*WRITTEN TASK*: Your task is to extract the lines from the one holding "Find <item>stroma</item>. (SVG masks)" through the end of the material. Set them down exactly and add nothing.

*RECORDS SHOWN*:

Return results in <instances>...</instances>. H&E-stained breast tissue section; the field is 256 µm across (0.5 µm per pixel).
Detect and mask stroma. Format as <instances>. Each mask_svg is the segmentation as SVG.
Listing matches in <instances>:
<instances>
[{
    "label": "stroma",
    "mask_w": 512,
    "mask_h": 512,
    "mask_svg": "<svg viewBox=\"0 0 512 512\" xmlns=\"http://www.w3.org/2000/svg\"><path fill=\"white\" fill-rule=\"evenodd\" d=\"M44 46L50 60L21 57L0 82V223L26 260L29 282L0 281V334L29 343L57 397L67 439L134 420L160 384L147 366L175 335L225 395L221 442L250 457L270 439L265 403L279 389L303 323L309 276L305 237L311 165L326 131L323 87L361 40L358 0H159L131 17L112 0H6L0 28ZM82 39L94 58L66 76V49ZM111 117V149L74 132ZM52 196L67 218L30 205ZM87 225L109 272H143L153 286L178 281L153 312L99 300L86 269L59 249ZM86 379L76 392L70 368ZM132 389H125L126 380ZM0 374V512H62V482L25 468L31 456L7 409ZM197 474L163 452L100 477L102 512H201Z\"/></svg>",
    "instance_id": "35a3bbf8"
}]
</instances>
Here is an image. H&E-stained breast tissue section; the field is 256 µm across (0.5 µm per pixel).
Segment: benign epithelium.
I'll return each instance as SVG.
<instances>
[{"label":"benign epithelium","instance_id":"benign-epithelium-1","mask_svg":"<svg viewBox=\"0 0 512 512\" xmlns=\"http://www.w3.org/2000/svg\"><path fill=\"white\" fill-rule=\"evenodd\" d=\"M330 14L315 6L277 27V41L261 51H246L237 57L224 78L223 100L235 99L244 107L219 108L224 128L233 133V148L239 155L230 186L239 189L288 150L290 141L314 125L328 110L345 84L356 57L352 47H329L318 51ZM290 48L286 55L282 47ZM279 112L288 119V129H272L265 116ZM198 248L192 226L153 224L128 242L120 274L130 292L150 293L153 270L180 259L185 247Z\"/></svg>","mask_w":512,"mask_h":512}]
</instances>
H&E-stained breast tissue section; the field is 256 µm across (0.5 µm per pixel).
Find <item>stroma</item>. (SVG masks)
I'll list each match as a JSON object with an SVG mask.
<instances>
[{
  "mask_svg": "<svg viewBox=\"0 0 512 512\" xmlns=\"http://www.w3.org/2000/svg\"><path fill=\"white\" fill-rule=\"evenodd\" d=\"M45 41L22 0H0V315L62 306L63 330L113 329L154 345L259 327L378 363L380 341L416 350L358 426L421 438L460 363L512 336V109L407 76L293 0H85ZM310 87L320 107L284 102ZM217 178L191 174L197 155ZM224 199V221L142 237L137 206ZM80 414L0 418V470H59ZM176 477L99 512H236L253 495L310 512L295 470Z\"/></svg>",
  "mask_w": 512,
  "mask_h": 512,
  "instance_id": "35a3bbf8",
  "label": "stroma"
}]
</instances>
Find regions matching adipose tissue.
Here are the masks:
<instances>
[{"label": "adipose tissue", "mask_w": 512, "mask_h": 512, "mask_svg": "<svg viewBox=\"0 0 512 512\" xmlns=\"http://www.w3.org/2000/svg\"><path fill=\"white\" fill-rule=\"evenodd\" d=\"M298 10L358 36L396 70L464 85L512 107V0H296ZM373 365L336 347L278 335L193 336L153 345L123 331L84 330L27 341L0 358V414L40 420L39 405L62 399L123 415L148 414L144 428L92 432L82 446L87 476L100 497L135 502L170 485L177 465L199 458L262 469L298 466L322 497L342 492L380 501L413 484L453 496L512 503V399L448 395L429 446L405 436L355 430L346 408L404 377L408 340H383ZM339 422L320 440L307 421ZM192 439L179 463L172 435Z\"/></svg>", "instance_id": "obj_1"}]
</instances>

*EXERCISE OUTPUT*:
Find <item>stroma</item>. (SVG masks)
I'll list each match as a JSON object with an SVG mask.
<instances>
[{
  "mask_svg": "<svg viewBox=\"0 0 512 512\" xmlns=\"http://www.w3.org/2000/svg\"><path fill=\"white\" fill-rule=\"evenodd\" d=\"M45 41L22 0H0V315L62 306L63 330L113 329L154 345L259 327L378 363L380 341L416 350L358 426L421 438L460 363L512 336V109L407 76L293 0H85ZM310 87L320 107L284 102ZM217 178L191 174L197 155ZM224 199V221L142 237L137 206ZM80 414L0 418V470H59ZM176 477L99 512H236L253 495L310 512L295 470Z\"/></svg>",
  "mask_w": 512,
  "mask_h": 512,
  "instance_id": "35a3bbf8",
  "label": "stroma"
}]
</instances>
Find regions matching adipose tissue.
Here are the masks:
<instances>
[{"label": "adipose tissue", "mask_w": 512, "mask_h": 512, "mask_svg": "<svg viewBox=\"0 0 512 512\" xmlns=\"http://www.w3.org/2000/svg\"><path fill=\"white\" fill-rule=\"evenodd\" d=\"M298 10L358 36L396 70L464 85L512 107V0H296ZM373 365L336 347L278 335L193 336L153 345L123 331L84 330L27 341L0 358V414L40 420L39 405L62 399L123 415L148 414L144 428L92 432L82 446L87 476L100 497L135 502L170 485L177 465L199 458L262 469L298 466L322 497L342 492L380 501L413 484L453 496L512 503V399L448 395L429 446L405 436L355 430L346 408L404 377L408 340H383ZM339 422L320 440L307 421ZM192 439L179 463L172 435Z\"/></svg>", "instance_id": "obj_1"}]
</instances>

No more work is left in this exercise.